WORK ITEM: Leave the pictures out and restate each entry below word for word.

[Scene image comparisons]
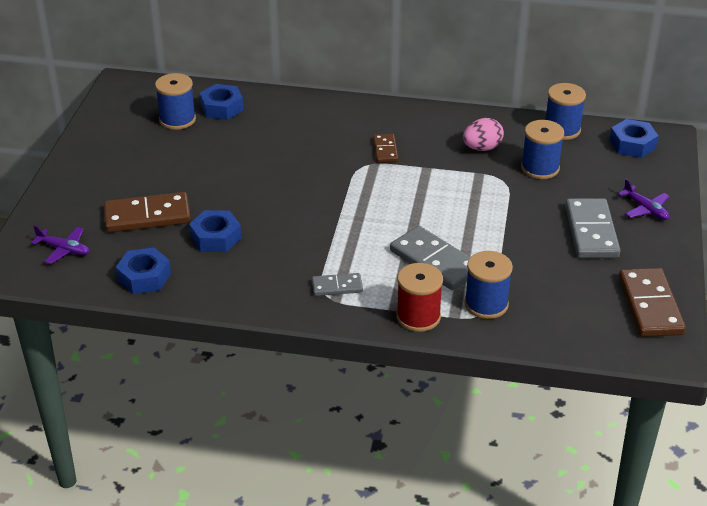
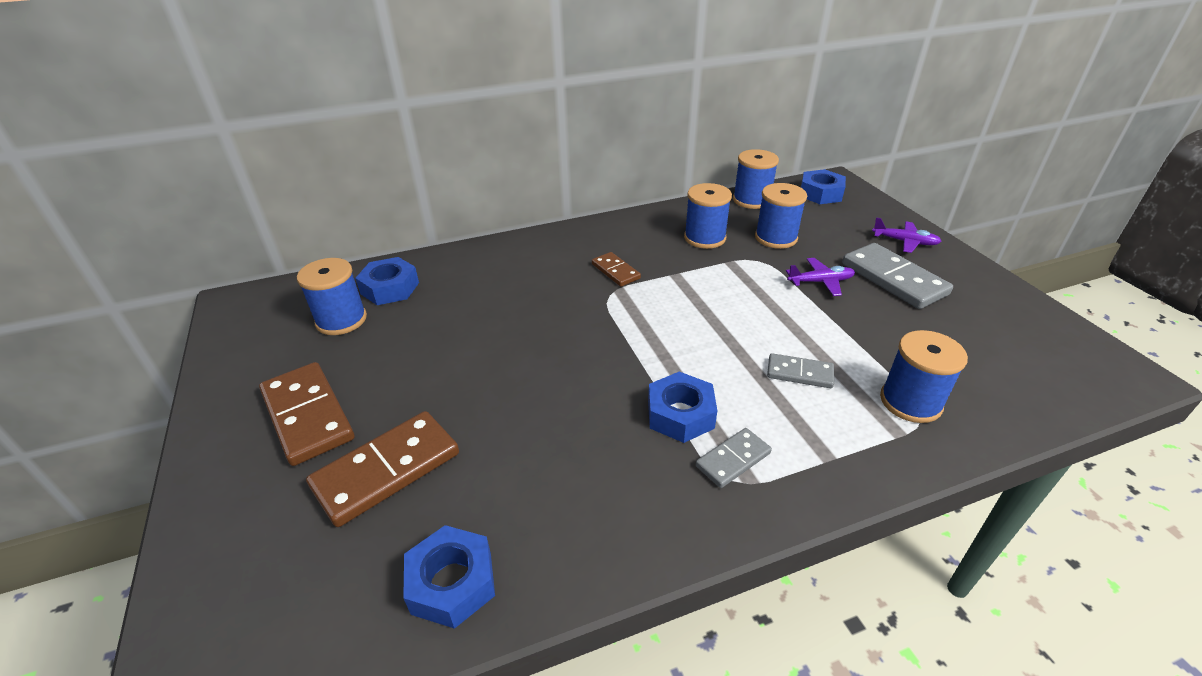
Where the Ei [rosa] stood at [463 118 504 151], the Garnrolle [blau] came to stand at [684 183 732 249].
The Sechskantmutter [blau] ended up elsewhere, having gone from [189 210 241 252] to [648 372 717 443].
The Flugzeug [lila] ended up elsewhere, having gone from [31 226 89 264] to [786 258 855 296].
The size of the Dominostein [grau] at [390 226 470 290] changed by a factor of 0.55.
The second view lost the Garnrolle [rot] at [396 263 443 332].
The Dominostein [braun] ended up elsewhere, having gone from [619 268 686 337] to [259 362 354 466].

EXPECTED ANSWER:
Where the Ei [rosa] stood at [463 118 504 151], the Garnrolle [blau] came to stand at [684 183 732 249].
The Sechskantmutter [blau] ended up elsewhere, having gone from [189 210 241 252] to [648 372 717 443].
The Flugzeug [lila] ended up elsewhere, having gone from [31 226 89 264] to [786 258 855 296].
The size of the Dominostein [grau] at [390 226 470 290] changed by a factor of 0.55.
The second view lost the Garnrolle [rot] at [396 263 443 332].
The Dominostein [braun] ended up elsewhere, having gone from [619 268 686 337] to [259 362 354 466].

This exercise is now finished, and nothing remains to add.